◆ **EXERCISE INSTRUCTIONS**
Your job is to set down the stretch of entries that opens with the line containing "CN203 pin 2: GND -> none" and closes with the line containing "C9: none -> 4.7uF (plus 3V3, minus GND)". Keep both end lines, copy each exactly, and add nothing.

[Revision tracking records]
* * *

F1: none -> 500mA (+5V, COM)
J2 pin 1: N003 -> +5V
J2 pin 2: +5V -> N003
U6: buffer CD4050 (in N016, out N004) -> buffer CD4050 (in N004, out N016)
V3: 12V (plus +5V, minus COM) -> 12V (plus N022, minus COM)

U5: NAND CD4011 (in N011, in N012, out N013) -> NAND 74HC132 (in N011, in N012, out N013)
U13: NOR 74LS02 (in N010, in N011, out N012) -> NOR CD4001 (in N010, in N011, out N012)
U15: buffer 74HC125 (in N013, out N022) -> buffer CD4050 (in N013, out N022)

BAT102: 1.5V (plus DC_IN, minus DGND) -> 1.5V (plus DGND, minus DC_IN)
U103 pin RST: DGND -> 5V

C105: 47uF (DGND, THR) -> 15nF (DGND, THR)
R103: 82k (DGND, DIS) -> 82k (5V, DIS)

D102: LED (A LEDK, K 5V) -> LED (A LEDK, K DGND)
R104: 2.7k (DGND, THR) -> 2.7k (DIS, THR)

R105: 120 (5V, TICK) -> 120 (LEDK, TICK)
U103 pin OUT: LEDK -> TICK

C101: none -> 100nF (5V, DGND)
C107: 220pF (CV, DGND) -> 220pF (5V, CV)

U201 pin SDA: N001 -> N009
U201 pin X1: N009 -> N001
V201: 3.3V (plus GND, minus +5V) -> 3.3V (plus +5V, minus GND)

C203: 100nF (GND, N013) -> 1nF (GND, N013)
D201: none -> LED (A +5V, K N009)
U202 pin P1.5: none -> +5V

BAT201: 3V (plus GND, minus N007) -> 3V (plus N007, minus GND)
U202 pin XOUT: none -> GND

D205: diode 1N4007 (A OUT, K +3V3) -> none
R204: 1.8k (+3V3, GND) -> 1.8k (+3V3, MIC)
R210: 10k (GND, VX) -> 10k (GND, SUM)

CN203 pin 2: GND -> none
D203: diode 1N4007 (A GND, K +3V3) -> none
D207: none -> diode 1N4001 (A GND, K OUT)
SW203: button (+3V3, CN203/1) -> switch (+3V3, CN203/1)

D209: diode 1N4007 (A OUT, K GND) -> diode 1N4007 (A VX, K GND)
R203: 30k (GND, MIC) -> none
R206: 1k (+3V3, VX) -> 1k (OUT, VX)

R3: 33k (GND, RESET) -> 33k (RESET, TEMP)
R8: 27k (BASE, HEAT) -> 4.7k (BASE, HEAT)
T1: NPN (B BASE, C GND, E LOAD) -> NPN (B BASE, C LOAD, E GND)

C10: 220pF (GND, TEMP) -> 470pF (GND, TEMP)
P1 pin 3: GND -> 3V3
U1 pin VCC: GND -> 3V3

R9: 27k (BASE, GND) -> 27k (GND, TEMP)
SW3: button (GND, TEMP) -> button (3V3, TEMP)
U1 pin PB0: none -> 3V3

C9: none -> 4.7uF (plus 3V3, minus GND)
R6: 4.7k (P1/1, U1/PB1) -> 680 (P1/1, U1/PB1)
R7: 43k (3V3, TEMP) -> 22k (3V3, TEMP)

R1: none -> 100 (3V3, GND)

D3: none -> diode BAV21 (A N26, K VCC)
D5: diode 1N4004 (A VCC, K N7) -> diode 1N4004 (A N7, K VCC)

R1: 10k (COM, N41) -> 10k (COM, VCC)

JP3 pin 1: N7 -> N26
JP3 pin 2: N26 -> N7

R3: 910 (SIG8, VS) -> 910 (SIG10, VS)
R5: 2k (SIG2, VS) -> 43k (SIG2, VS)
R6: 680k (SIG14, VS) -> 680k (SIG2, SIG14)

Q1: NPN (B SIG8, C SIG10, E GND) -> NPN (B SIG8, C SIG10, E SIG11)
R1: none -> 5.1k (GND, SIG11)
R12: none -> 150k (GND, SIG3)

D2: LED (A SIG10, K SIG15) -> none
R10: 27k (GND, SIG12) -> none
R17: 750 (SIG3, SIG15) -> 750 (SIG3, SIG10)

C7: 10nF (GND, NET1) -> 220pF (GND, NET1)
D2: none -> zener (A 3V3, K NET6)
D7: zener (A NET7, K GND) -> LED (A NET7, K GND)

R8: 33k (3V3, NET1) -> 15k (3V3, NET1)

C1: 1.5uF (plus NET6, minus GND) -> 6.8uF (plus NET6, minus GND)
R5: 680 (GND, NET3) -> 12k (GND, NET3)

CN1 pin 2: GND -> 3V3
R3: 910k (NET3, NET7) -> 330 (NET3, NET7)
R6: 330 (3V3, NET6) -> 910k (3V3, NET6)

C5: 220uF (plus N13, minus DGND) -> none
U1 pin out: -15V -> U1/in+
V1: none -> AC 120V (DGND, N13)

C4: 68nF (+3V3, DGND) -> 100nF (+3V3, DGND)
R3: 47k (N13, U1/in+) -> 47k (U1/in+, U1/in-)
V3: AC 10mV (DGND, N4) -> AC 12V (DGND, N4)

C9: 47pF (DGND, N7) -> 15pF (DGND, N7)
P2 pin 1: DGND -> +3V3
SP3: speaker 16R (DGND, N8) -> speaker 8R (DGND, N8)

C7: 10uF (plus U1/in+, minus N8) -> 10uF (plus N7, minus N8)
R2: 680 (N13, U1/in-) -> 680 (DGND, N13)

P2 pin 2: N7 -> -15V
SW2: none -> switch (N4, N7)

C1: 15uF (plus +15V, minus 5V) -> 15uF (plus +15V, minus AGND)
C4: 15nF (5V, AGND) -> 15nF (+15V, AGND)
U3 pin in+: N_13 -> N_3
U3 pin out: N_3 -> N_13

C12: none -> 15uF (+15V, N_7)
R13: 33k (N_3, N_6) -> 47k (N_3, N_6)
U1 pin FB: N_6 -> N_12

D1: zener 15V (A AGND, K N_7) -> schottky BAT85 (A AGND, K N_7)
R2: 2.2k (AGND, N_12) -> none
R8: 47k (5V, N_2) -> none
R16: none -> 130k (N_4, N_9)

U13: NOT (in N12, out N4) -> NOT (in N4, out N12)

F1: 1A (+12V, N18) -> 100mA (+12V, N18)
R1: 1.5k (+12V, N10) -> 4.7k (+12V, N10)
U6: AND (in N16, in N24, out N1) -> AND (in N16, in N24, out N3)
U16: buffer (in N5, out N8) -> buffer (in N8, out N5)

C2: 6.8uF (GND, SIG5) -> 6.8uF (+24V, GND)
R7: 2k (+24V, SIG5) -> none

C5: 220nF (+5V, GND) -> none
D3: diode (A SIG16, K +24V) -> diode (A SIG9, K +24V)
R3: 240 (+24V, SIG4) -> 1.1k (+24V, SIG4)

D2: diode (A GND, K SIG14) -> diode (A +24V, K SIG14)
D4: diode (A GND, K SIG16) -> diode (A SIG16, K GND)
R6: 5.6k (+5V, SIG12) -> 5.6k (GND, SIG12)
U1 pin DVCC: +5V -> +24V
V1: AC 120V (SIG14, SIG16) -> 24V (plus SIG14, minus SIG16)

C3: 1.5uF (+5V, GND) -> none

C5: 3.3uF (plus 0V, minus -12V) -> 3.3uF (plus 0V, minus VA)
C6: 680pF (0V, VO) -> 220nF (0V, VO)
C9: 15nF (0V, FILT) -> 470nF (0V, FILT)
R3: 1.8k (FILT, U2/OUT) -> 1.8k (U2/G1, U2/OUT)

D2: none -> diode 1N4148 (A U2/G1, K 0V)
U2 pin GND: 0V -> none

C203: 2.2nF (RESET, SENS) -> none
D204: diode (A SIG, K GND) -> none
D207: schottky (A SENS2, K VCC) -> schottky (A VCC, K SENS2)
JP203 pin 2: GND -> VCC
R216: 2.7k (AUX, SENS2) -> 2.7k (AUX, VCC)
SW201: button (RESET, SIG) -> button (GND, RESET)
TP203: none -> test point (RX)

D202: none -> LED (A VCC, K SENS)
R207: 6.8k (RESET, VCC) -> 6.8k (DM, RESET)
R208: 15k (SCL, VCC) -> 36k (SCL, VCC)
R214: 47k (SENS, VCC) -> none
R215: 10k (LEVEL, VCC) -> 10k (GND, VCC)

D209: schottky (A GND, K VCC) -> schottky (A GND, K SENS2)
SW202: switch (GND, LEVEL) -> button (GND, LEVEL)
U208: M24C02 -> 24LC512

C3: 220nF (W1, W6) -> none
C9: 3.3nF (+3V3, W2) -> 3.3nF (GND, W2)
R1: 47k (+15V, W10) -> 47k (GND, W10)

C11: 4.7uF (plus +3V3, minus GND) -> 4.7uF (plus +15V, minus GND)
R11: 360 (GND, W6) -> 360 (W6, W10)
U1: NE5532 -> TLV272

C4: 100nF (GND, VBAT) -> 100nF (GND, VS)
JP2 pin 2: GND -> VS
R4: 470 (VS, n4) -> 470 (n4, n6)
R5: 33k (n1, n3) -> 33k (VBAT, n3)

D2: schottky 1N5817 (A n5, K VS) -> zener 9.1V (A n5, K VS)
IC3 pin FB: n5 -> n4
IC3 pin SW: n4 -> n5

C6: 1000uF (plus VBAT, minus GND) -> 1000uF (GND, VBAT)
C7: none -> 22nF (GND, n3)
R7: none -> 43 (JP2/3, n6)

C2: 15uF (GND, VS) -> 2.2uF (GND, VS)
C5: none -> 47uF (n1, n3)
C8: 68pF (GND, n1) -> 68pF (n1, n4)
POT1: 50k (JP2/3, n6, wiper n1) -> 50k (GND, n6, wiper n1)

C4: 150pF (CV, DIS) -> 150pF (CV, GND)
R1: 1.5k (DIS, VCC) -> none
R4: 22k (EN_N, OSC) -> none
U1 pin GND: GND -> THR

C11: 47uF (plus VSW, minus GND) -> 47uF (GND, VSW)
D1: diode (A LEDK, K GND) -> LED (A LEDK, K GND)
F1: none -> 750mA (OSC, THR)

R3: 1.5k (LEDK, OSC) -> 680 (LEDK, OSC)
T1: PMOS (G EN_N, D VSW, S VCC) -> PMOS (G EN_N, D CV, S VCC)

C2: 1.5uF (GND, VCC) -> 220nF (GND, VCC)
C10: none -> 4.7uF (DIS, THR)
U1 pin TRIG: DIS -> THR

* * *

◆ **EXPECTED ANSWER**
CN203 pin 2: GND -> none
D203: diode 1N4007 (A GND, K +3V3) -> none
D207: none -> diode 1N4001 (A GND, K OUT)
SW203: button (+3V3, CN203/1) -> switch (+3V3, CN203/1)

D209: diode 1N4007 (A OUT, K GND) -> diode 1N4007 (A VX, K GND)
R203: 30k (GND, MIC) -> none
R206: 1k (+3V3, VX) -> 1k (OUT, VX)

R3: 33k (GND, RESET) -> 33k (RESET, TEMP)
R8: 27k (BASE, HEAT) -> 4.7k (BASE, HEAT)
T1: NPN (B BASE, C GND, E LOAD) -> NPN (B BASE, C LOAD, E GND)

C10: 220pF (GND, TEMP) -> 470pF (GND, TEMP)
P1 pin 3: GND -> 3V3
U1 pin VCC: GND -> 3V3

R9: 27k (BASE, GND) -> 27k (GND, TEMP)
SW3: button (GND, TEMP) -> button (3V3, TEMP)
U1 pin PB0: none -> 3V3

C9: none -> 4.7uF (plus 3V3, minus GND)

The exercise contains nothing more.